What the task requires:
Output every line below as it stands, dropping only the images.

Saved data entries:
++++++++++++++++++++
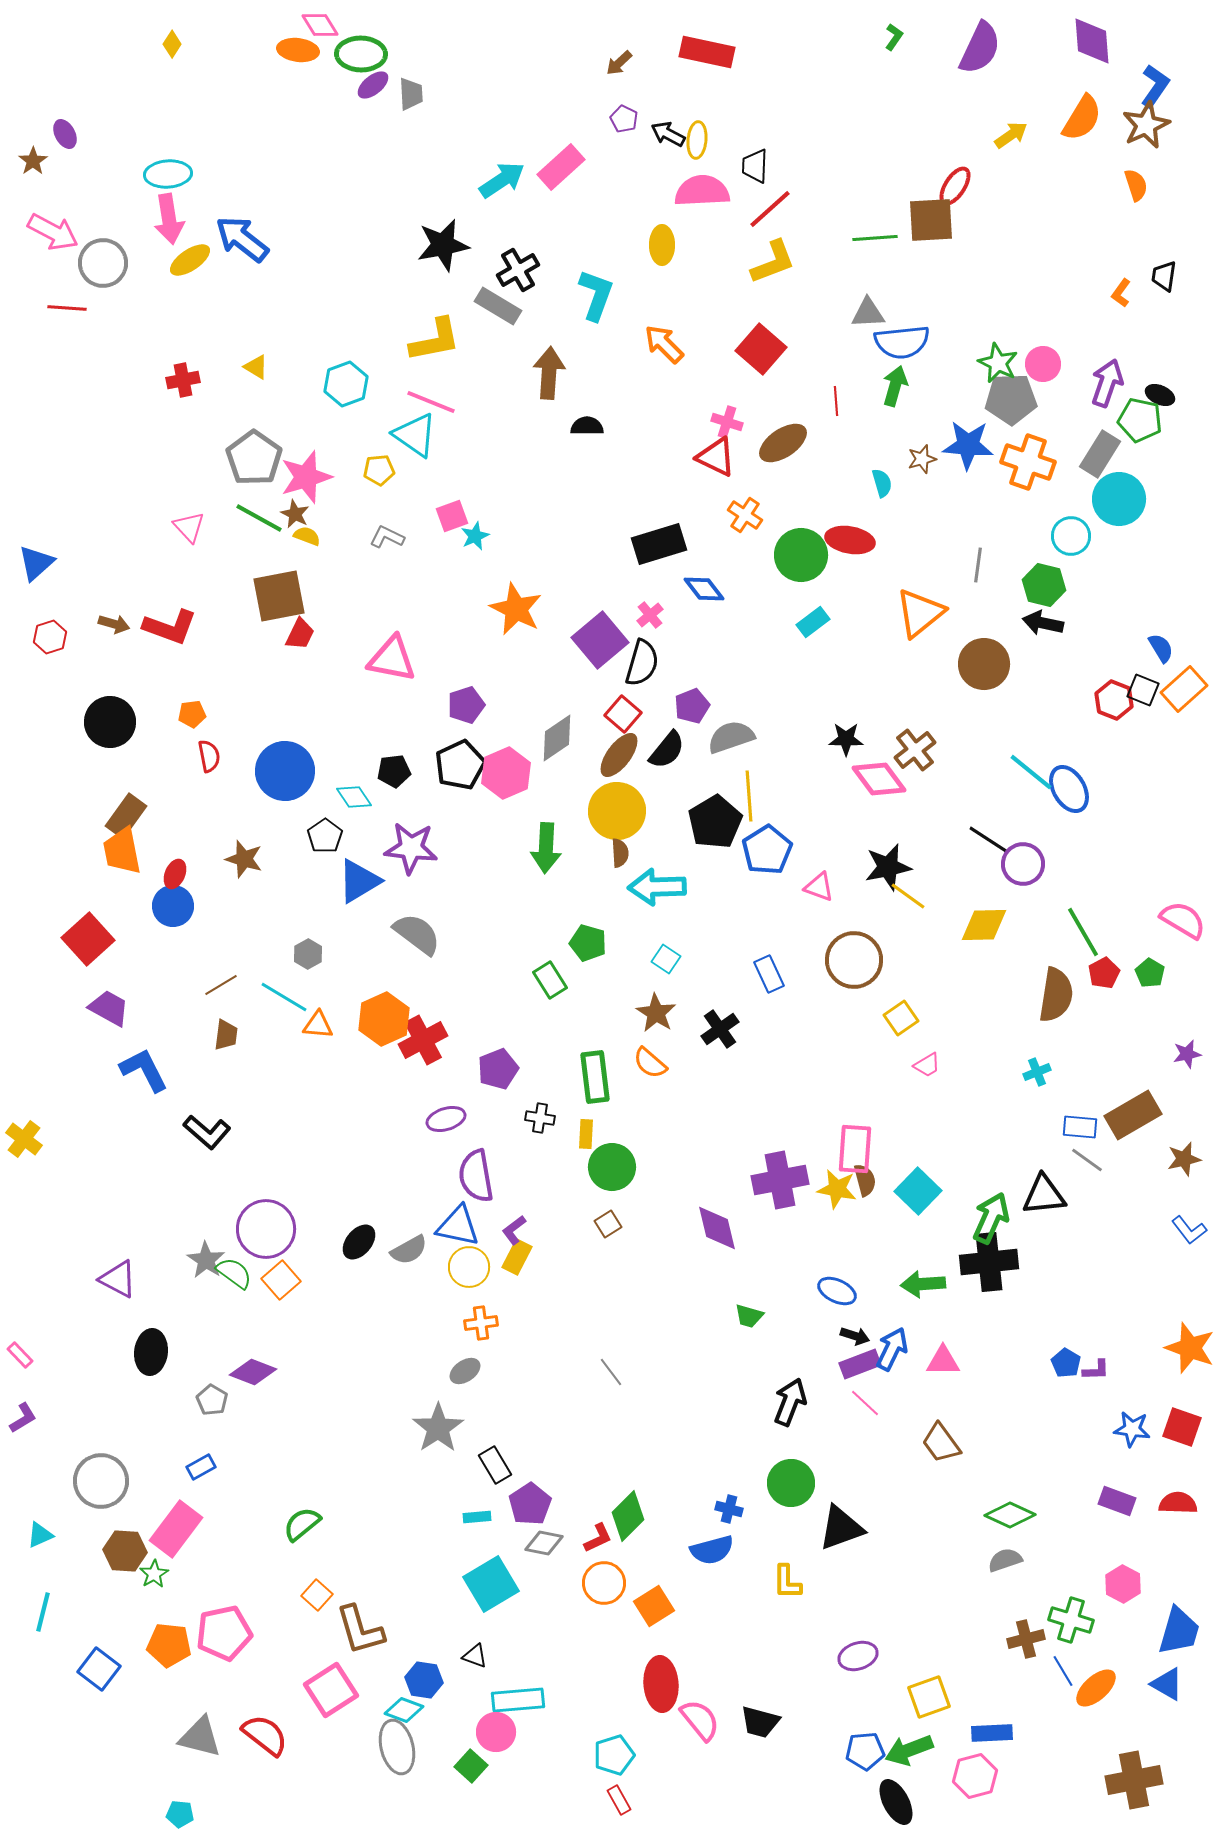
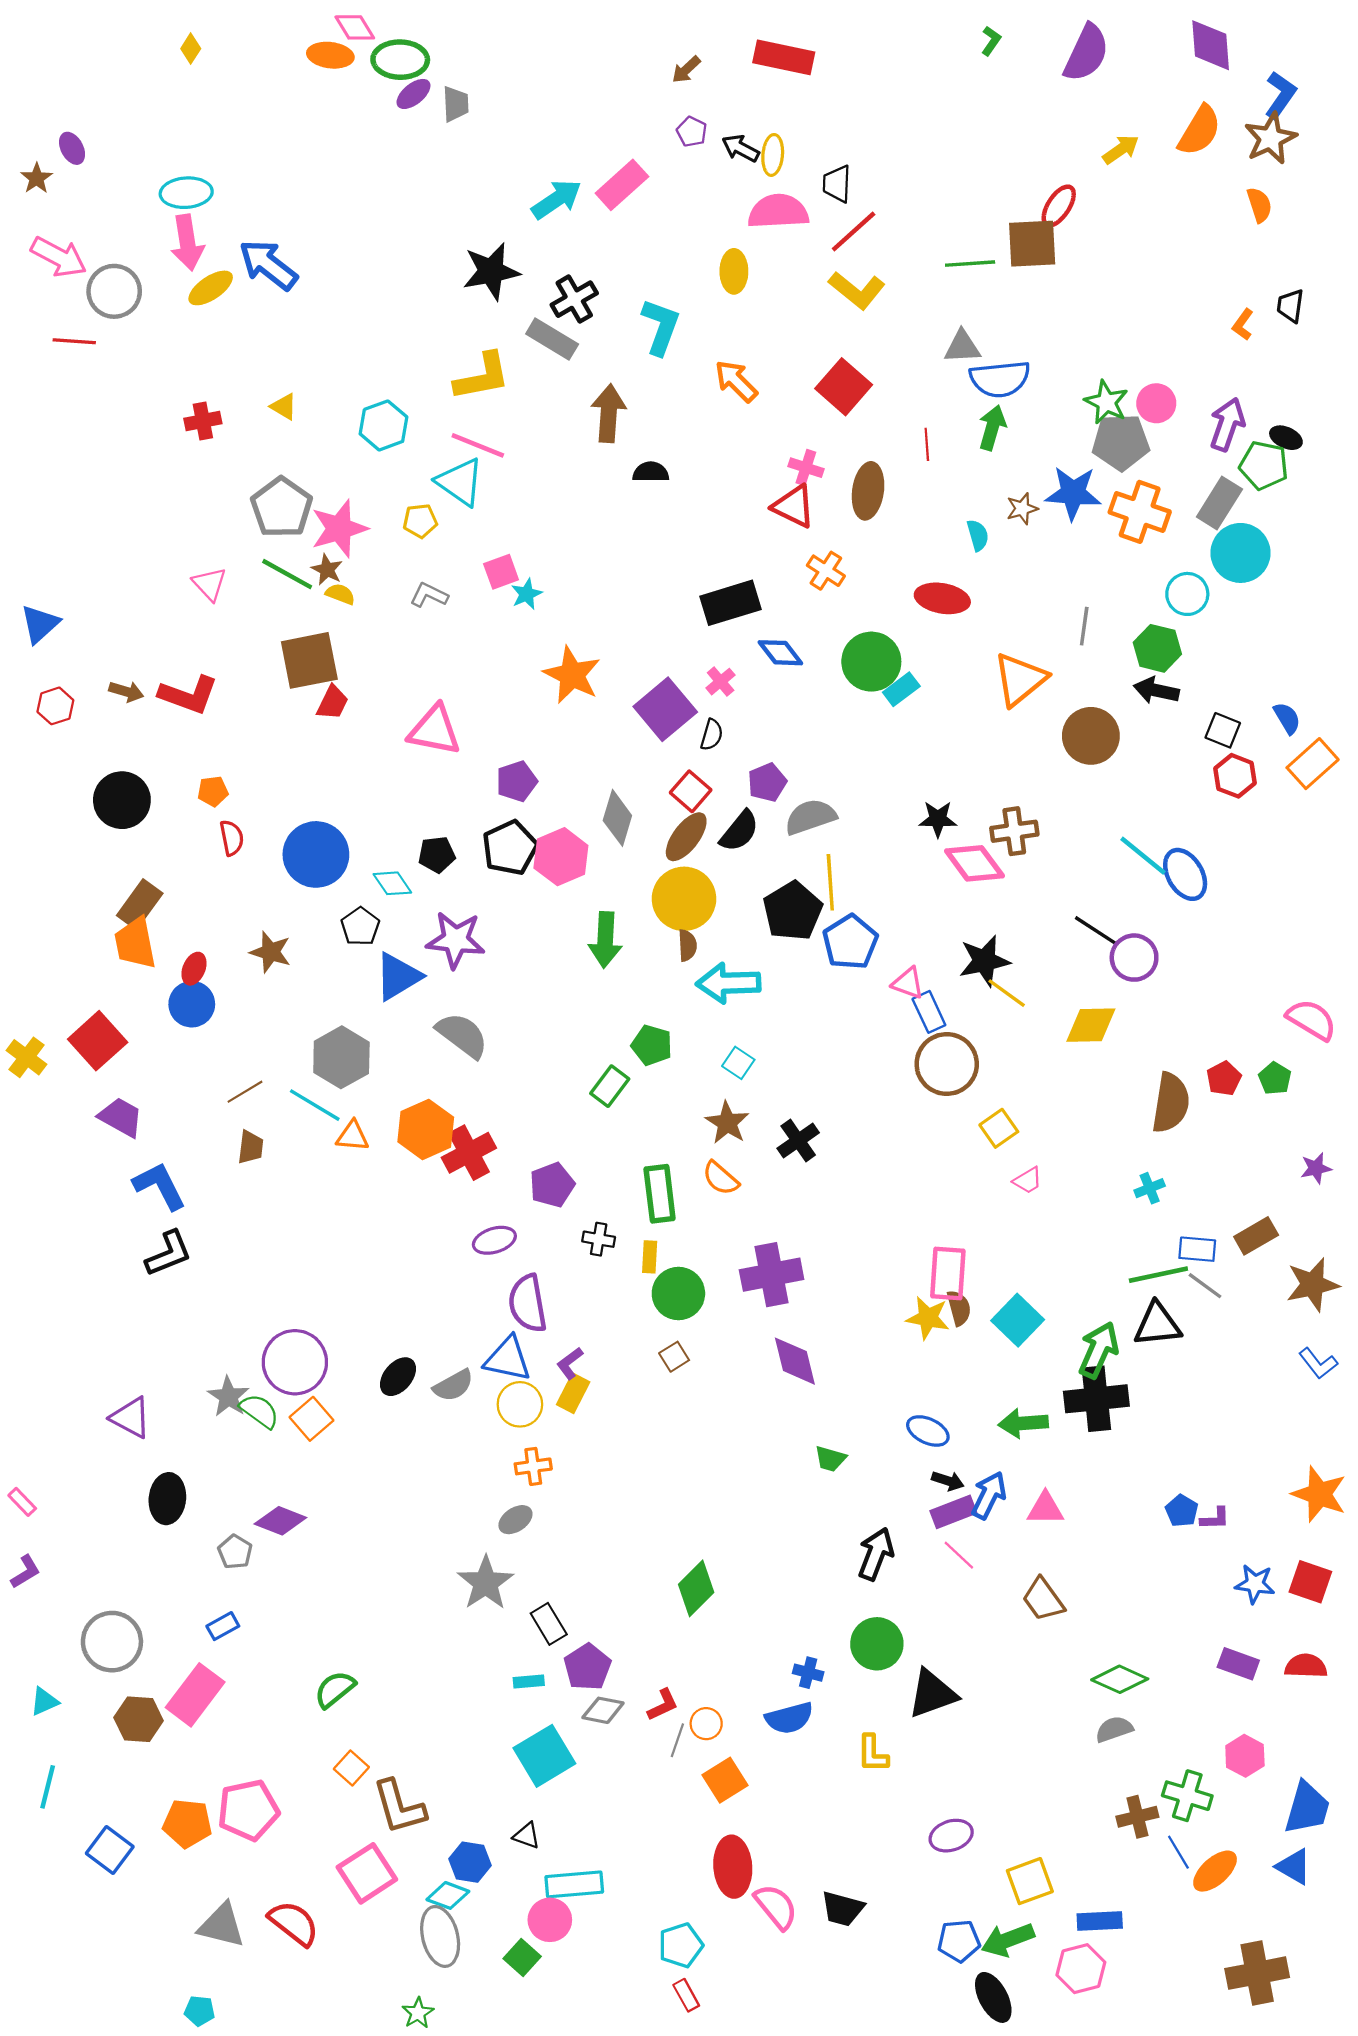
yellow L-shape: (773, 262) -> (857, 290), turned 60
brown ellipse: (783, 443) -> (868, 491), turned -48
green circle: (801, 555) -> (871, 662), moved
black semicircle: (642, 663) -> (712, 735), size x0.6
black square: (1143, 690) -> (1223, 730), moved
gray diamond: (557, 738) -> (617, 818), turned -39
brown cross: (915, 750) -> (1014, 831), turned 30
green line: (1083, 932) -> (1158, 1275), moved, turned -72
gray hexagon: (308, 954) -> (341, 1057), size x1.8
blue rectangle: (769, 974) -> (929, 1012), moved
green rectangle: (550, 980) -> (610, 1086), turned 69
brown rectangle: (1133, 1115) -> (1256, 1236), size x0.7
black L-shape: (207, 1132) -> (168, 1254), moved, turned -63
yellow cross: (24, 1139) -> (27, 1057), moved
brown star: (1184, 1159) -> (1313, 1285), size x1.4
purple cross: (780, 1180) -> (772, 1275), moved
gray line: (611, 1372) -> (677, 1740), moved, turned 56
green diamond: (628, 1516) -> (696, 1588), moved
green star: (154, 1574) -> (418, 2013), moved
orange circle: (604, 1583) -> (706, 1724), moved, size x0.7

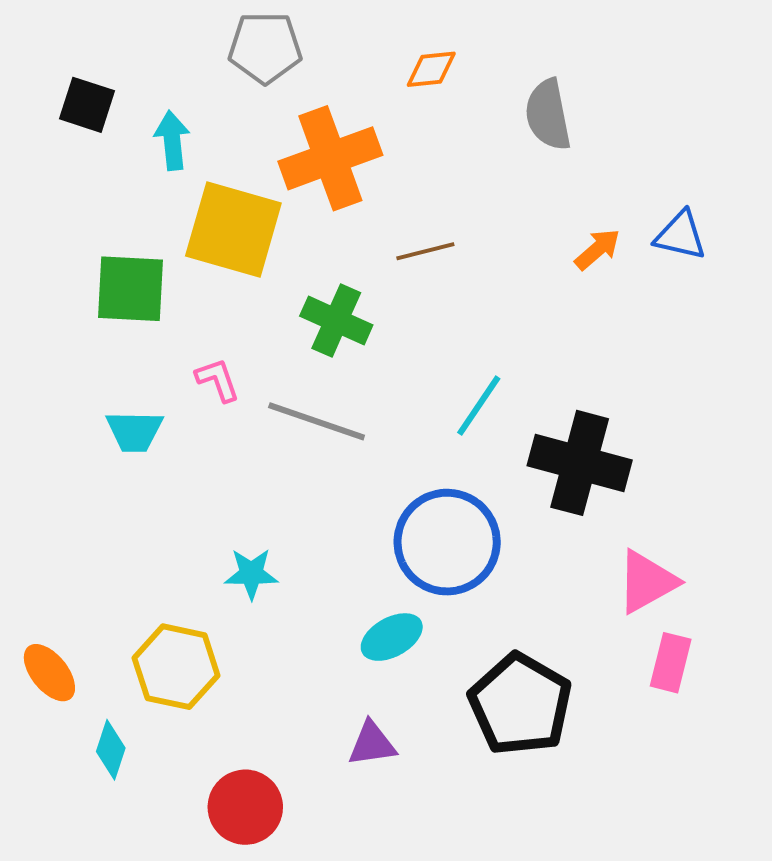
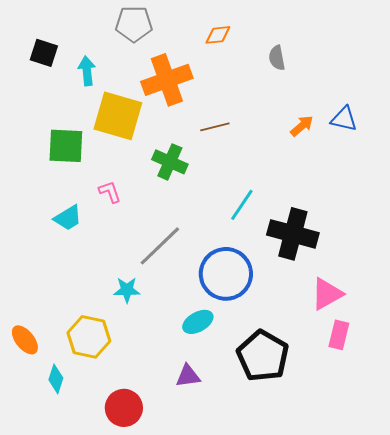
gray semicircle: (548, 115) -> (277, 58), size x0.7
gray line: (317, 421) -> (160, 246), moved, turned -63
cyan trapezoid: (135, 431) -> (68, 218), turned -32

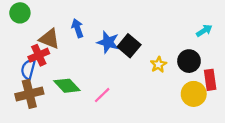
++++++++++++++++++++
Reply to the exercise:
yellow L-shape: (773, 262) -> (857, 290), turned 60
brown ellipse: (783, 443) -> (868, 491), turned -48
green circle: (801, 555) -> (871, 662), moved
black semicircle: (642, 663) -> (712, 735), size x0.6
black square: (1143, 690) -> (1223, 730), moved
gray diamond: (557, 738) -> (617, 818), turned -39
brown cross: (915, 750) -> (1014, 831), turned 30
green line: (1083, 932) -> (1158, 1275), moved, turned -72
gray hexagon: (308, 954) -> (341, 1057), size x1.8
blue rectangle: (769, 974) -> (929, 1012), moved
green rectangle: (550, 980) -> (610, 1086), turned 69
brown rectangle: (1133, 1115) -> (1256, 1236), size x0.7
black L-shape: (207, 1132) -> (168, 1254), moved, turned -63
yellow cross: (24, 1139) -> (27, 1057), moved
brown star: (1184, 1159) -> (1313, 1285), size x1.4
purple cross: (780, 1180) -> (772, 1275), moved
gray line: (611, 1372) -> (677, 1740), moved, turned 56
green diamond: (628, 1516) -> (696, 1588), moved
green star: (154, 1574) -> (418, 2013), moved
orange circle: (604, 1583) -> (706, 1724), moved, size x0.7

gray semicircle: (548, 115) -> (277, 58), size x0.7
gray line: (317, 421) -> (160, 246), moved, turned -63
cyan trapezoid: (135, 431) -> (68, 218), turned -32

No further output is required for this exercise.